What to do: Across the records that follow, determine how many lines contain "missing" and give only the resulting number.

Records excerpted from a collection:
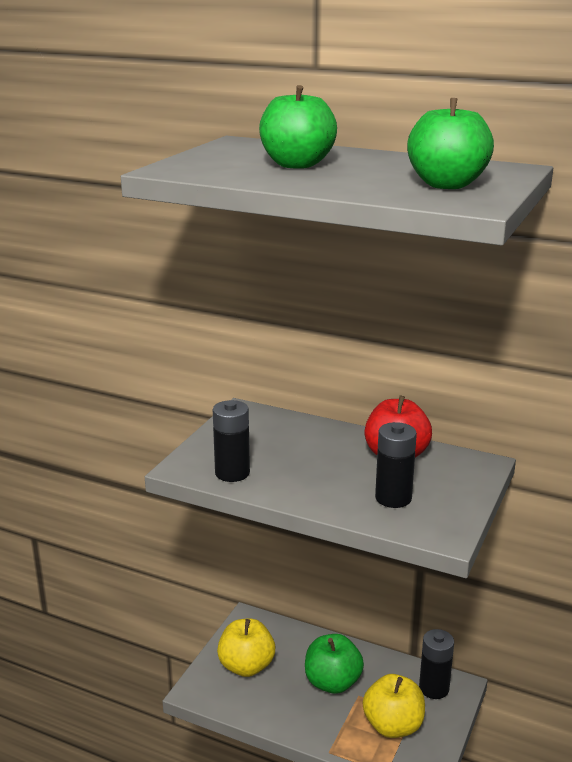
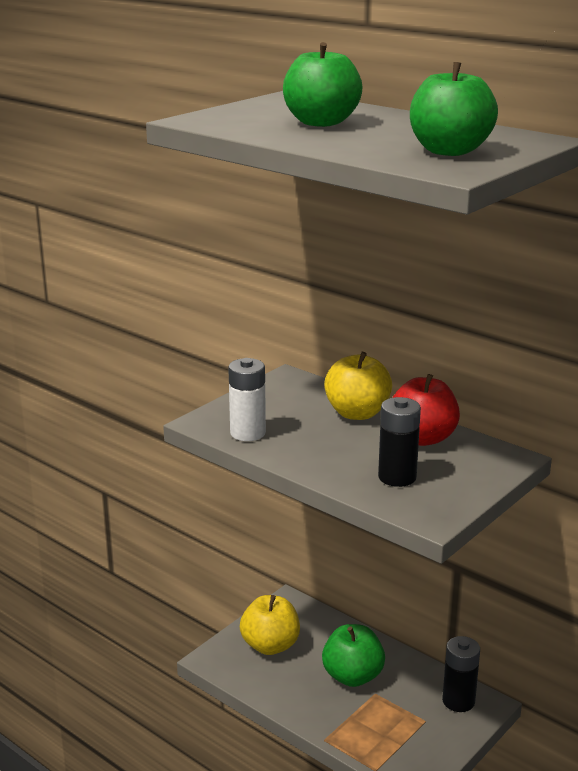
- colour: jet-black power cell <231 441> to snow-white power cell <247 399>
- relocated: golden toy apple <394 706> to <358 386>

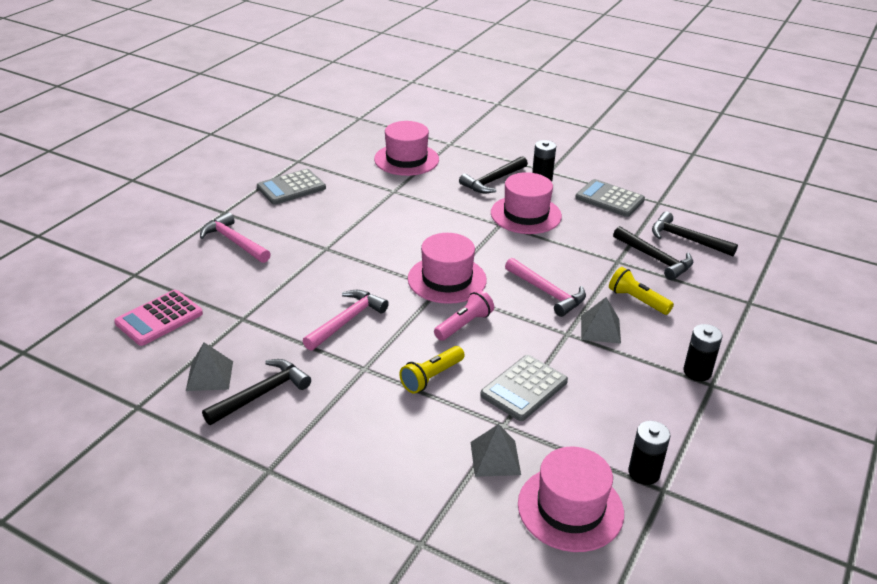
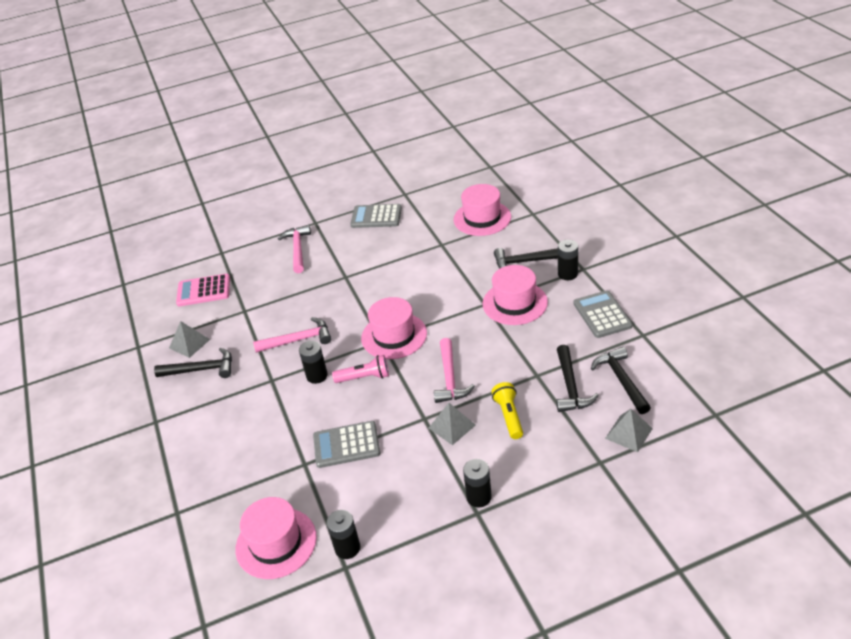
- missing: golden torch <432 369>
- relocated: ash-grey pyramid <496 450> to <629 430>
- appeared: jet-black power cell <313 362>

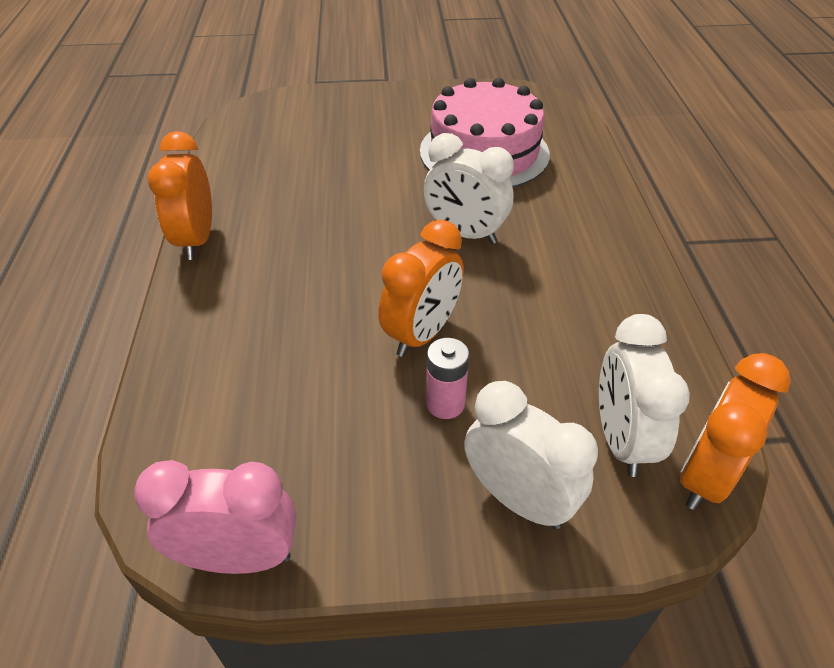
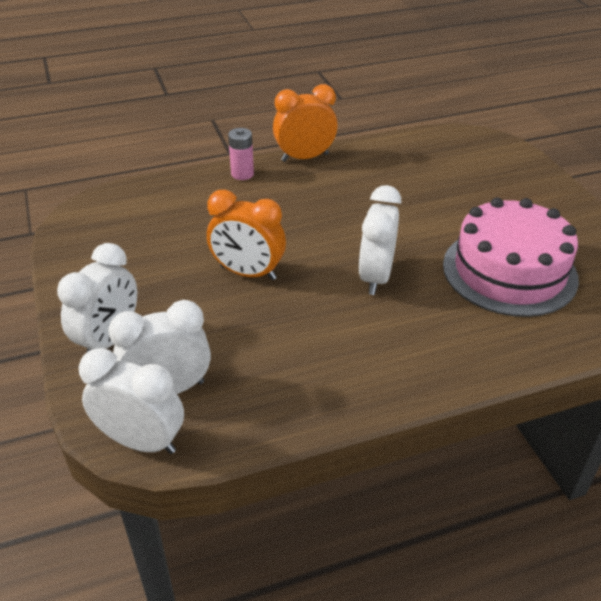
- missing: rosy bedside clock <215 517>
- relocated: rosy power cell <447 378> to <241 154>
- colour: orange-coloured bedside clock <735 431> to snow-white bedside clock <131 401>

Exercise solution: 2